Quote only the span from the first line of the entries to the line containing "orange star: [99,91,163,132]", both ends kept. Leave every picture out.

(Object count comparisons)

- Opening Delimiter -

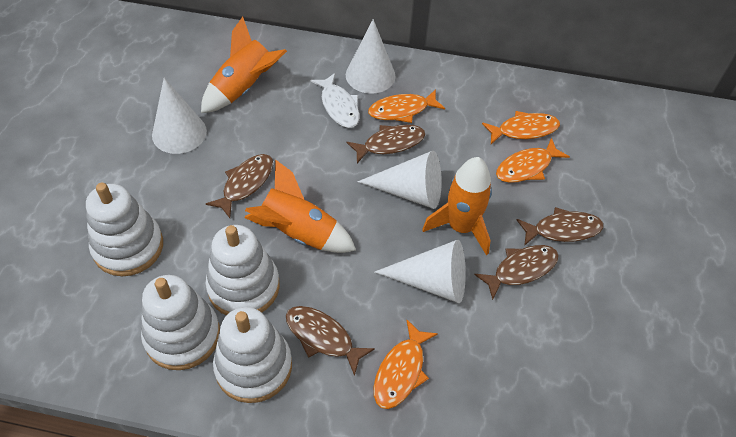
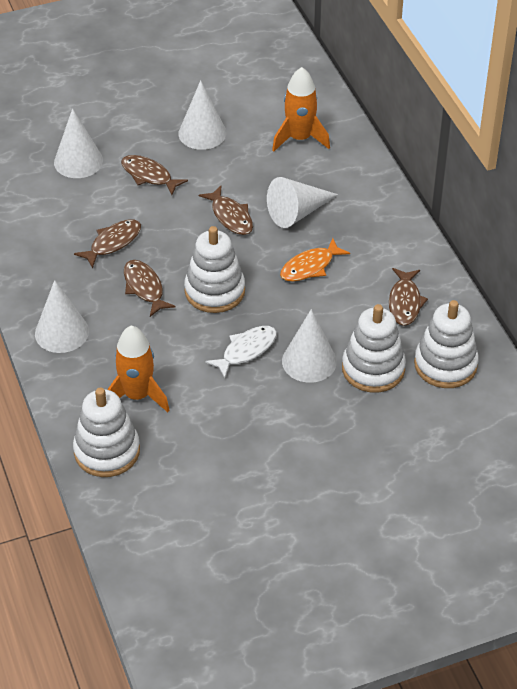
orange fish: [368,89,445,123] [374,320,438,409] [482,111,560,144] [496,138,570,183] = 4 -> [280,238,350,281] = 1
orange rocket: [201,17,287,113] [244,159,356,253] [422,157,492,255] = 3 -> [107,326,170,412] [272,67,330,151] = 2
white cone: [152,78,207,154] [346,19,396,94] [358,151,442,209] [374,240,466,303] = 4 -> [35,280,89,353] [54,108,103,178] [178,80,227,150] [267,177,338,228] [282,309,337,383] = 5

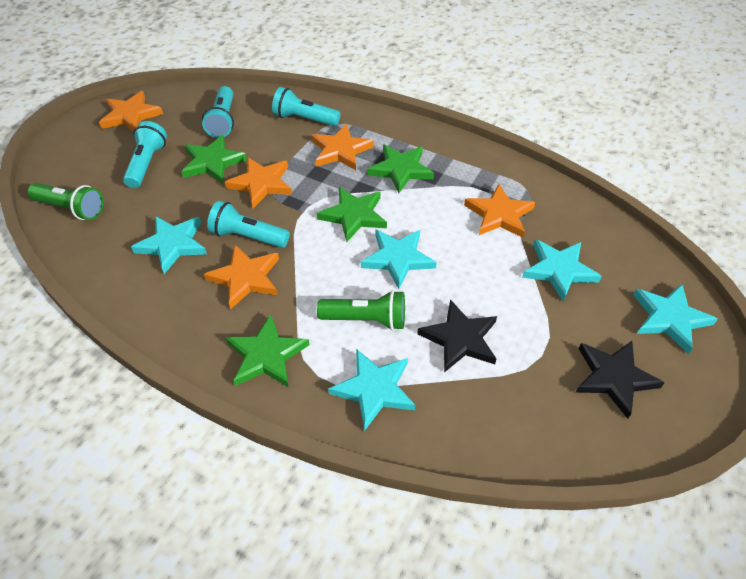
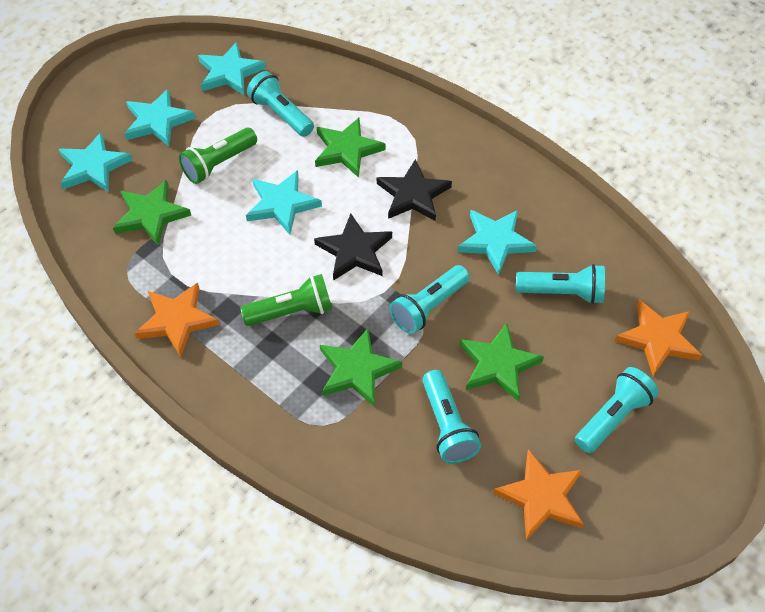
orange star: [99,91,163,132] [204,245,279,309] [225,157,292,208] [311,124,374,170] [464,184,535,238] = 5 -> [134,283,220,357] [493,449,584,540] [615,300,702,376] = 3
turquoise flashlight: [123,121,167,188] [202,86,234,138] [207,201,290,248] [272,87,341,126] = 4 -> [247,71,314,137] [390,265,470,334] [422,370,481,464] [516,264,605,304] [575,367,659,453] = 5

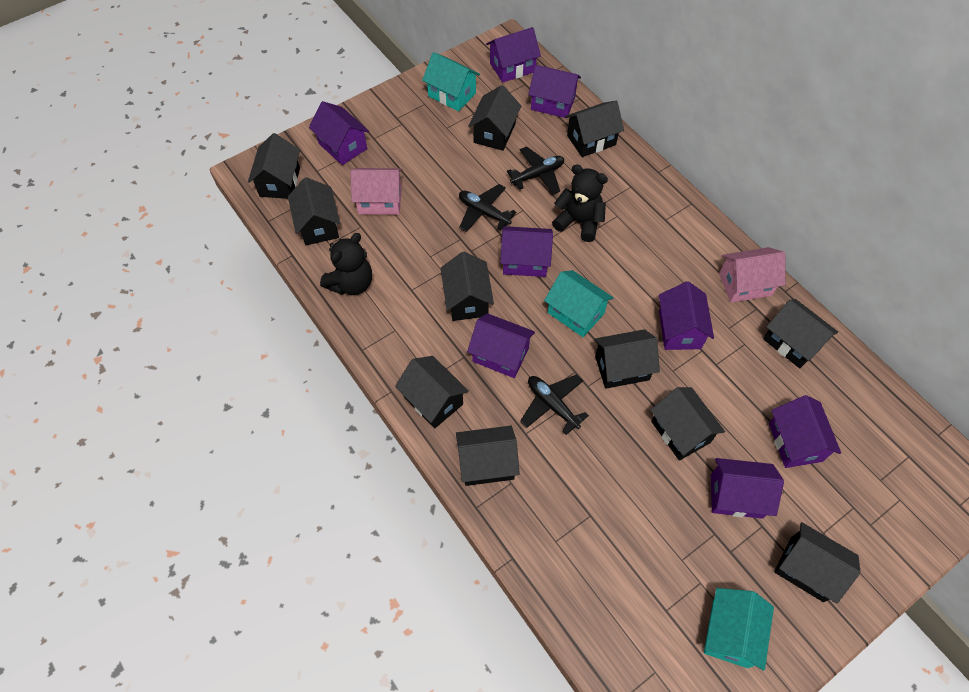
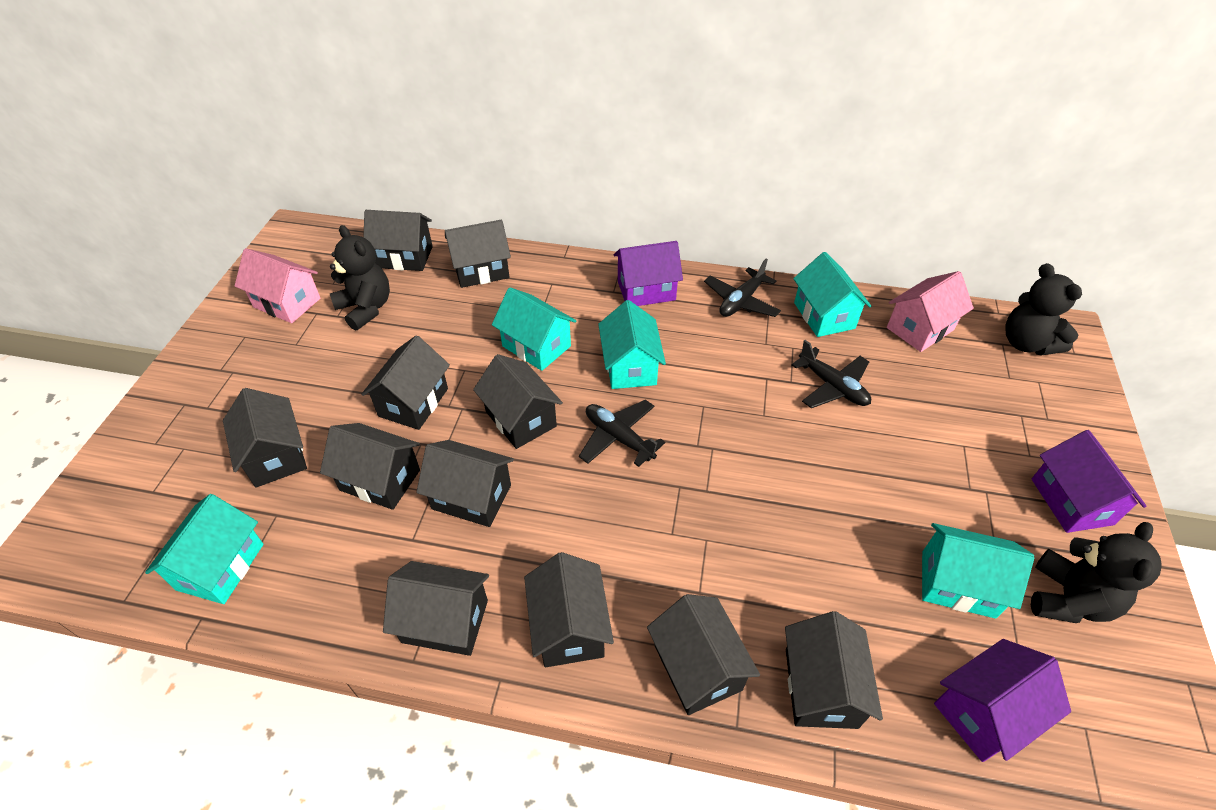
black teddy bear: [320,233,372,295] [552,164,608,242] = 2 -> [330,225,390,331] [1005,263,1082,356] [1031,522,1161,623] = 3
purple house: [309,101,369,165] [467,313,535,378] [486,27,541,83] [500,226,553,277] [528,65,581,118] [659,281,714,350] [711,458,784,519] [769,395,841,468] = 8 -> [614,241,683,306] [934,639,1071,762] [1032,430,1146,533] = 3
turquoise house: [422,52,480,111] [544,270,613,337] [704,588,774,671] = 3 -> [145,494,263,604] [492,287,576,371] [598,300,666,389] [793,252,871,337] [922,523,1034,619] = 5

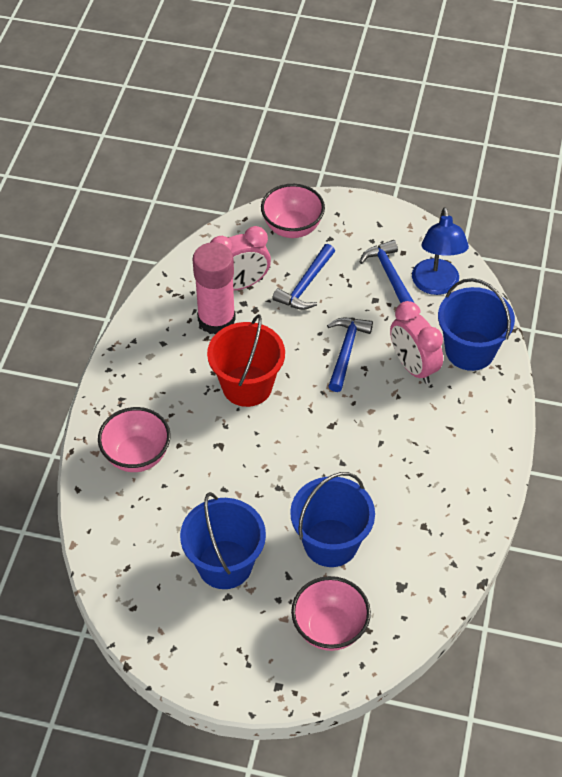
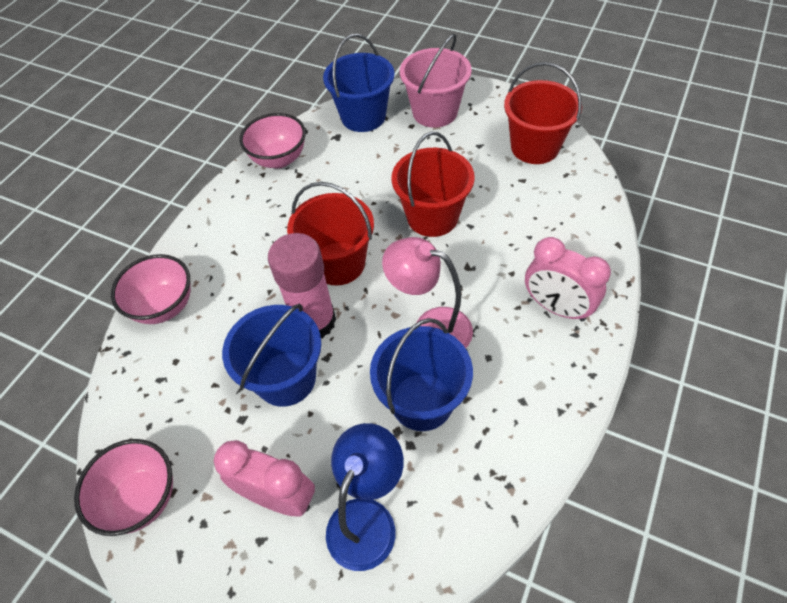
blue hammer: [272,244,335,310] [327,318,373,392] [360,240,414,303] = 3 -> none = 0
pink bucket: none = 0 -> [400,34,472,128] = 1
pink lamp: none = 0 -> [382,237,473,348] = 1
red bucket: [207,314,285,407] = 1 -> [287,182,374,286] [392,132,475,237] [504,62,582,164] = 3

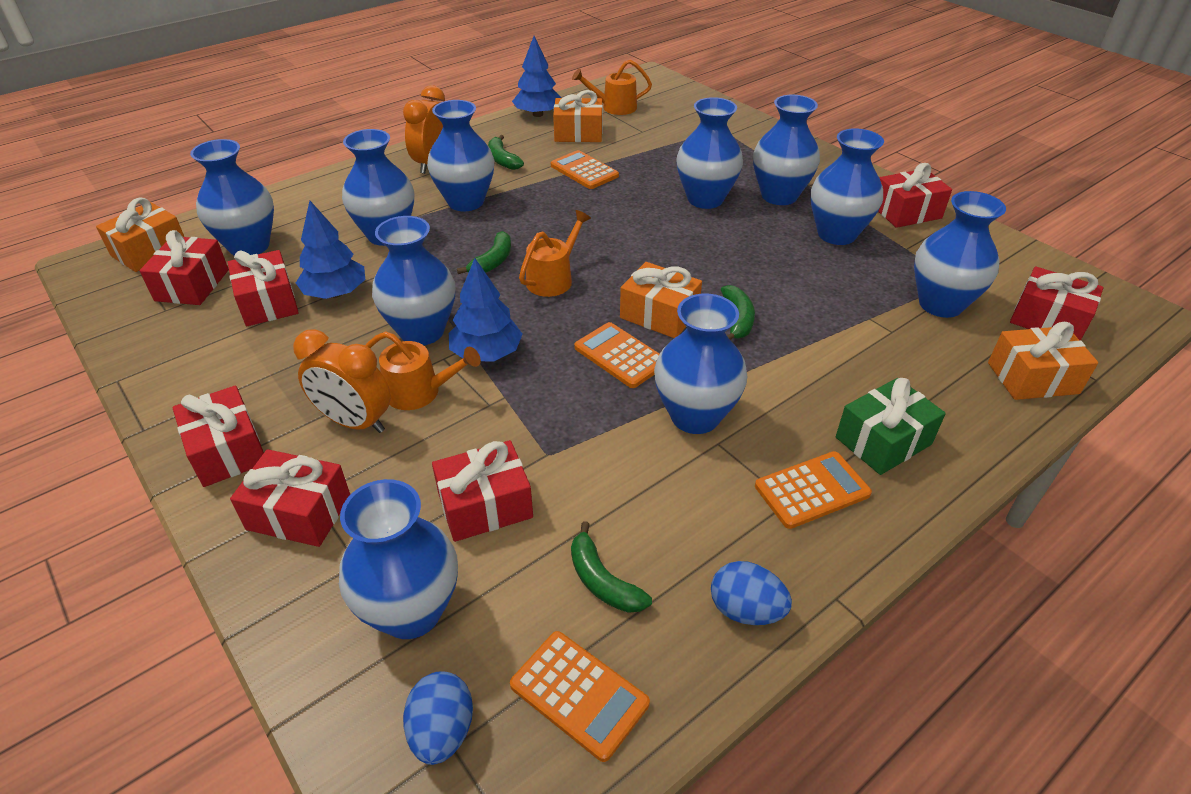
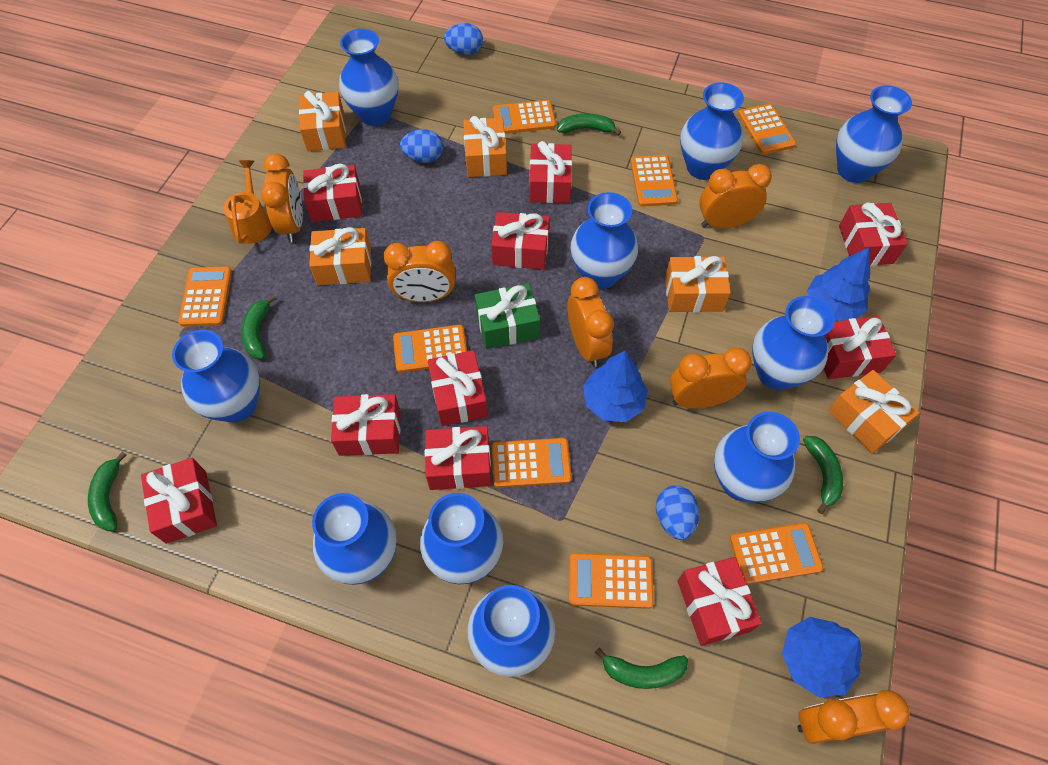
blue egg: [403,671,473,765] [711,561,792,625] = 2 -> [400,129,443,163] [444,23,483,55] [656,485,699,540] = 3
green banana: [457,231,511,274] [488,135,524,170] [571,521,652,613] [721,285,755,340] = 4 -> [88,452,126,531] [241,295,276,359] [557,114,621,135] [595,648,688,689] [803,436,843,514] = 5
orange calculator: [510,631,650,762] [551,150,619,189] [574,322,660,388] [755,451,872,529] = 4 -> [178,266,232,327] [393,325,467,373] [492,438,572,488] [493,100,556,134] [569,553,654,609] [631,155,678,207] [730,523,823,585] [738,104,796,154] = 8
orange clock: [293,329,391,433] [403,85,445,174] = 2 -> [261,154,303,243] [383,241,455,302] [567,277,614,367] [670,348,752,408] [699,164,772,229] [797,690,910,744] = 6
orange gift: [96,197,184,272] [553,90,603,142] [620,262,702,338] [988,322,1098,400] = 4 -> [299,91,346,151] [309,227,371,285] [463,116,507,177] [665,256,731,312] [828,370,920,454] = 5
orange watering can: [365,331,481,410] [519,210,591,297] [572,60,652,115] = 3 -> [223,160,272,244] = 1
red gift: [140,230,229,305] [172,385,264,487] [228,250,299,326] [230,449,350,547] [432,440,533,542] [878,163,952,228] [1010,267,1103,340] = 7 -> [141,458,217,544] [303,164,362,222] [331,394,400,456] [425,426,491,490] [428,350,488,426] [491,212,550,270] [530,141,572,203] [677,557,762,646] [824,316,896,379] [839,202,908,266] = 10

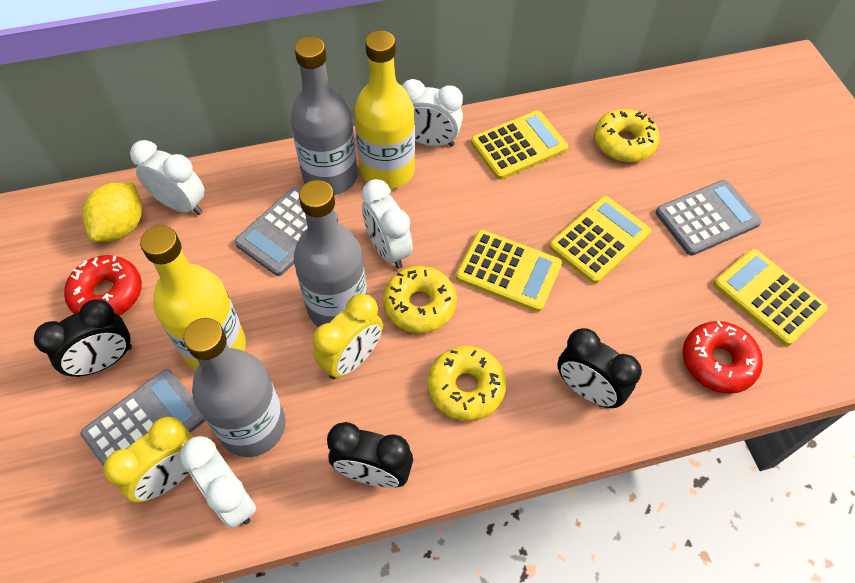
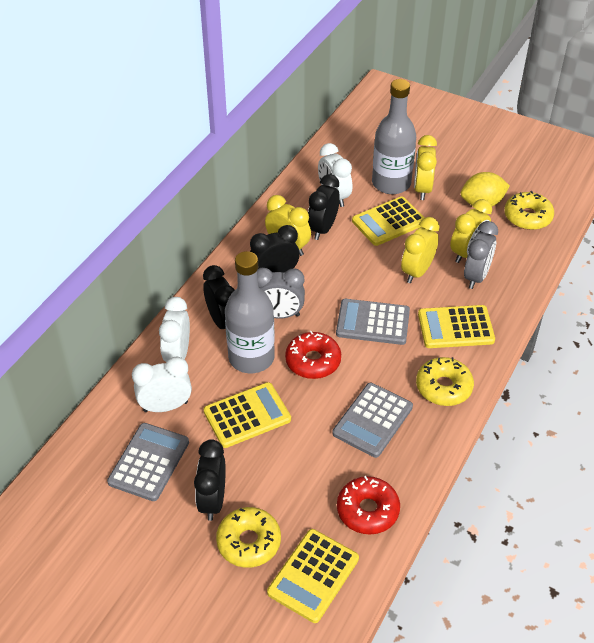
black clock: [34,299,132,377] [327,422,413,488] [557,328,642,408] = 3 -> [194,439,226,521] [203,265,235,329] [250,225,300,273] [308,174,340,240] = 4
grey bottle: [183,318,286,457] [291,37,358,195] [294,180,367,327] = 3 -> [225,251,275,373] [372,79,416,194] = 2
grey clock: none = 0 -> [257,268,305,319] [464,221,498,289] = 2
white clock: [130,140,205,215] [180,436,256,528] [362,179,413,269] [402,79,463,147] = 4 -> [132,357,192,412] [159,297,190,362] [318,143,352,207] = 3
yellow bottle: [140,225,246,371] [354,30,415,189] = 2 -> none = 0
yellow clock: [103,417,193,502] [313,293,383,379] = 2 -> [265,195,311,256] [401,217,439,283] [414,135,437,200] [450,199,492,263] = 4

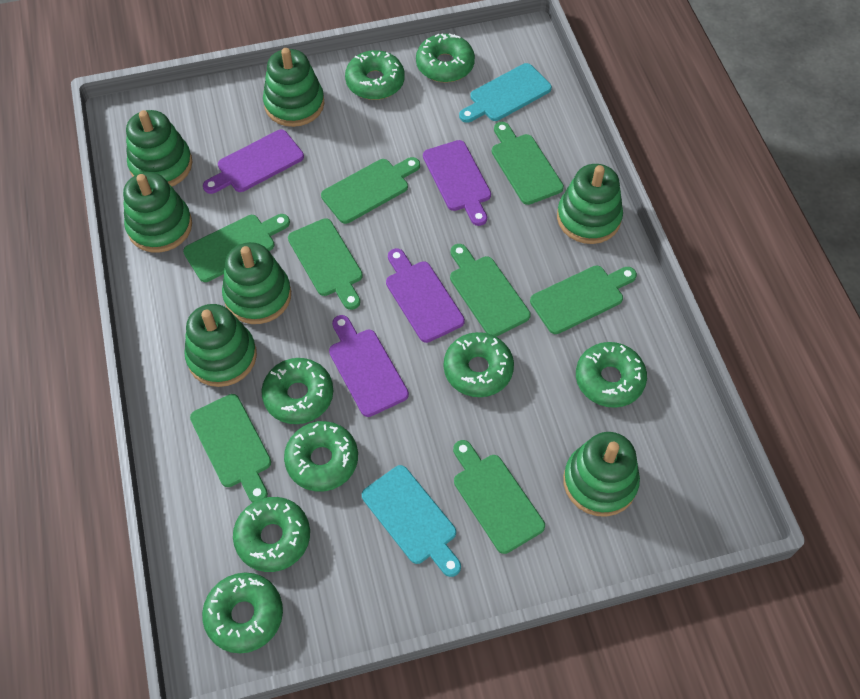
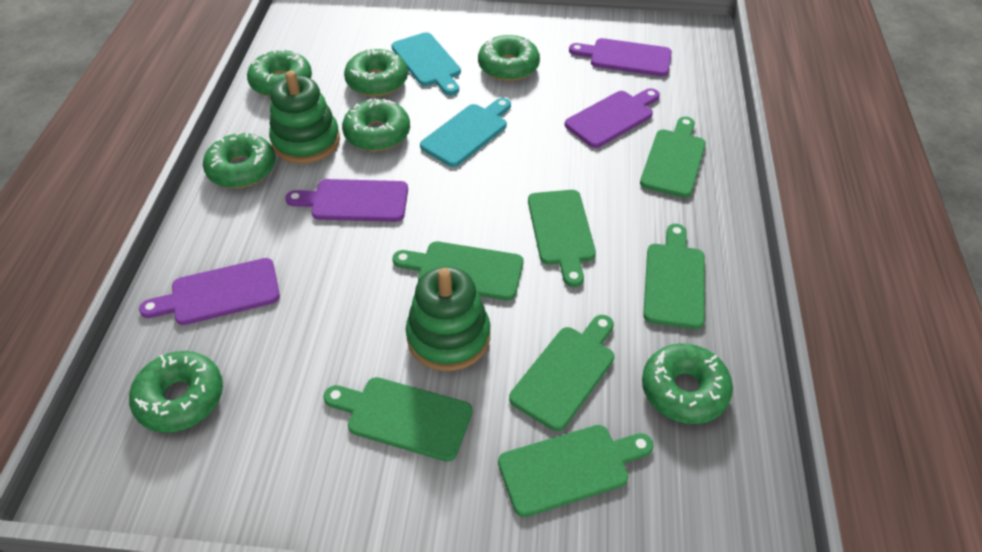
green cutting board: [183,214,290,282] [190,394,271,502] [288,218,363,310] [321,157,420,224] [450,244,531,337] [453,440,545,554] [492,122,564,205] [530,266,637,334] = 8 -> [324,377,472,462] [393,241,523,300] [498,425,654,517] [509,315,614,431] [528,190,596,287] [640,117,706,198] [643,224,705,329] = 7
green donut: [202,572,283,653] [233,497,310,572] [261,358,333,424] [284,421,358,492] [345,50,405,100] [416,33,475,83] [444,332,514,397] [576,342,647,408] = 8 -> [129,351,223,433] [203,132,276,188] [247,49,312,97] [342,98,410,151] [344,48,408,96] [478,35,540,81] [642,343,733,424] = 7
green stacking toy: [123,172,192,253] [126,110,192,187] [184,304,257,387] [222,242,291,324] [263,48,324,127] [557,164,623,244] [563,432,640,517] = 7 -> [269,71,340,164] [406,266,490,371] = 2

- Closing Delimiter -

- [TASK RESULT]
orange fish: [368,89,445,123] [374,320,438,409] [482,111,560,144] [496,138,570,183] = 4 -> [280,238,350,281] = 1
orange rocket: [201,17,287,113] [244,159,356,253] [422,157,492,255] = 3 -> [107,326,170,412] [272,67,330,151] = 2
white cone: [152,78,207,154] [346,19,396,94] [358,151,442,209] [374,240,466,303] = 4 -> [35,280,89,353] [54,108,103,178] [178,80,227,150] [267,177,338,228] [282,309,337,383] = 5

orange star: [99,91,163,132] [204,245,279,309] [225,157,292,208] [311,124,374,170] [464,184,535,238] = 5 -> [134,283,220,357] [493,449,584,540] [615,300,702,376] = 3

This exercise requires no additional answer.